◆ How to complete this task
Copy out the listing in full, exactly as written, but not its pictures.

*** Supplied information ***

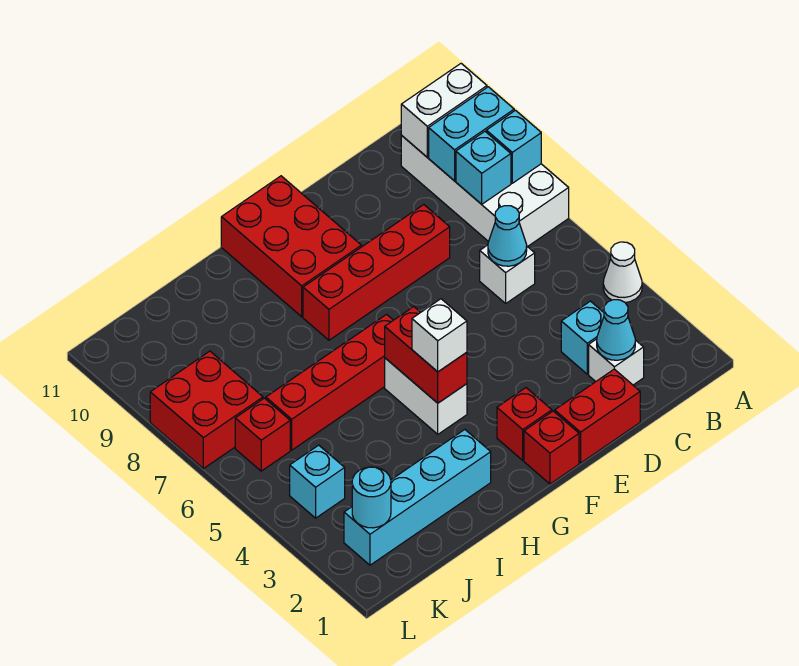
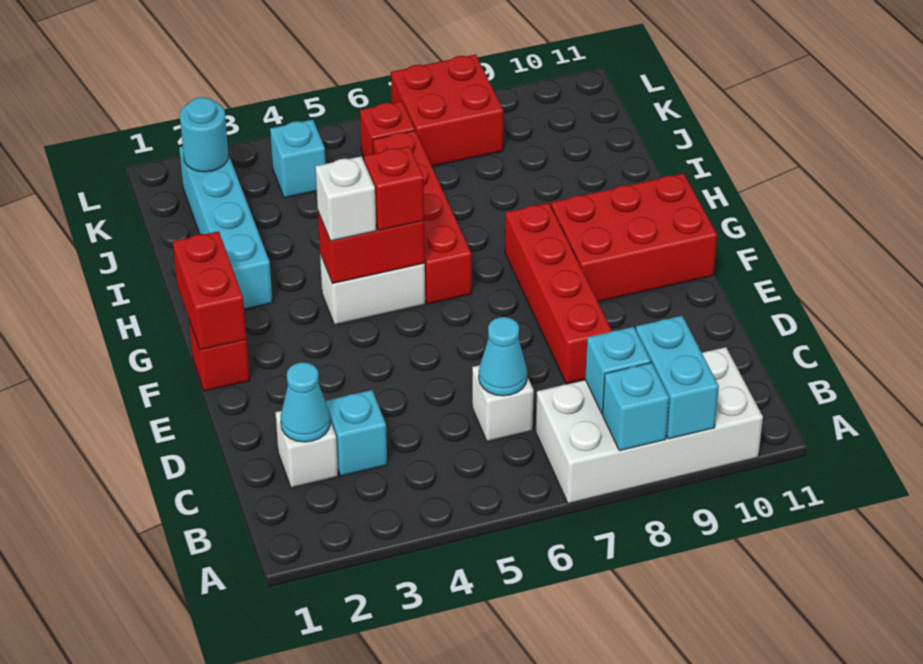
white cone A4 level 1 -> none
white brick A10:B10 level 2 -> none
red brick D1:E1 level 1 -> red brick F1:G1 level 2
red brick F2 level 1 -> red brick G5 level 3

*** End of Supplied information ***

◆ Your solution
white cone A4 level 1 -> none
white brick A10:B10 level 2 -> none
red brick D1:E1 level 1 -> red brick F1:G1 level 2
red brick F2 level 1 -> red brick G5 level 3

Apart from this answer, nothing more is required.